* _Task objective_
Take the entries below and print, exactly, the stretch from the line containing "gray line: (95, 80) -> (89, 75), turned -40" through the line containing "green star: (58, 96) -> (110, 140), moved", both included.

* _Extracted records_
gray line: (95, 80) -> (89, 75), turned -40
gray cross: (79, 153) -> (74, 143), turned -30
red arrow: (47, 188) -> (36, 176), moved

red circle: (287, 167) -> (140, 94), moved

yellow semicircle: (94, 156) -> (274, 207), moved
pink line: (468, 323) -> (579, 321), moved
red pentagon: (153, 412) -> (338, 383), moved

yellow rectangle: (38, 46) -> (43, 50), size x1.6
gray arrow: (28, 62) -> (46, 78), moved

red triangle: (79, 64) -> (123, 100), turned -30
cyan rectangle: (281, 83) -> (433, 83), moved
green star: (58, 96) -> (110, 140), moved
--
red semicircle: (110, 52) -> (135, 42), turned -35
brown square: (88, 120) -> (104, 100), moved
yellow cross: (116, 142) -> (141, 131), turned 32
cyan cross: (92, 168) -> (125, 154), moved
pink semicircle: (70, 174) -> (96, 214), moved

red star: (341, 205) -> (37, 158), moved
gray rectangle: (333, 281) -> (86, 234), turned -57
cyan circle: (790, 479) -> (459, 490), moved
==
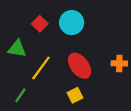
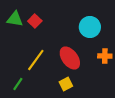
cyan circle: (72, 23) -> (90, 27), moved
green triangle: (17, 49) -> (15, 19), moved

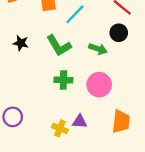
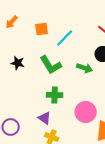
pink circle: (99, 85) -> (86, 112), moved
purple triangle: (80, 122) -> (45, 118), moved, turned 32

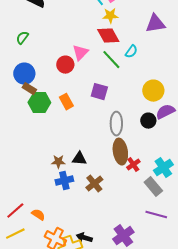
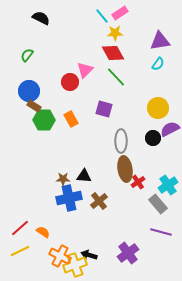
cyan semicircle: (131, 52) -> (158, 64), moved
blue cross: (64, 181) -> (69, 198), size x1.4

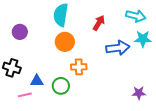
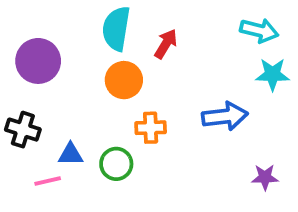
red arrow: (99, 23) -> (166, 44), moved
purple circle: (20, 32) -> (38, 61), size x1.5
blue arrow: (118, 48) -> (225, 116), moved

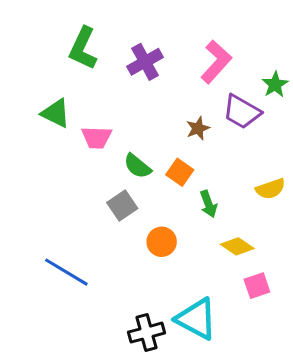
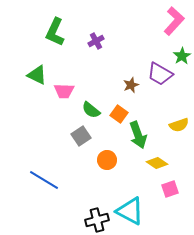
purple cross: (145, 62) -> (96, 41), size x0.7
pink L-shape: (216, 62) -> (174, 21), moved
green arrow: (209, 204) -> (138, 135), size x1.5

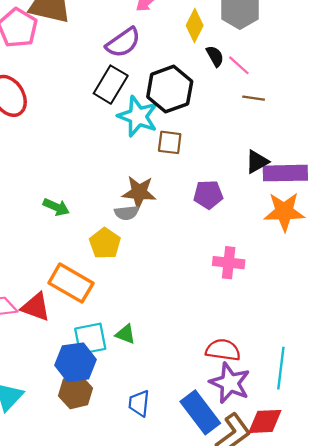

* _Answer to the problem_
gray line: (95, 80) -> (89, 75), turned -40
gray cross: (79, 153) -> (74, 143), turned -30
red arrow: (47, 188) -> (36, 176), moved

red circle: (287, 167) -> (140, 94), moved

yellow semicircle: (94, 156) -> (274, 207), moved
pink line: (468, 323) -> (579, 321), moved
red pentagon: (153, 412) -> (338, 383), moved

yellow rectangle: (38, 46) -> (43, 50), size x1.6
gray arrow: (28, 62) -> (46, 78), moved

red triangle: (79, 64) -> (123, 100), turned -30
cyan rectangle: (281, 83) -> (433, 83), moved
green star: (58, 96) -> (110, 140), moved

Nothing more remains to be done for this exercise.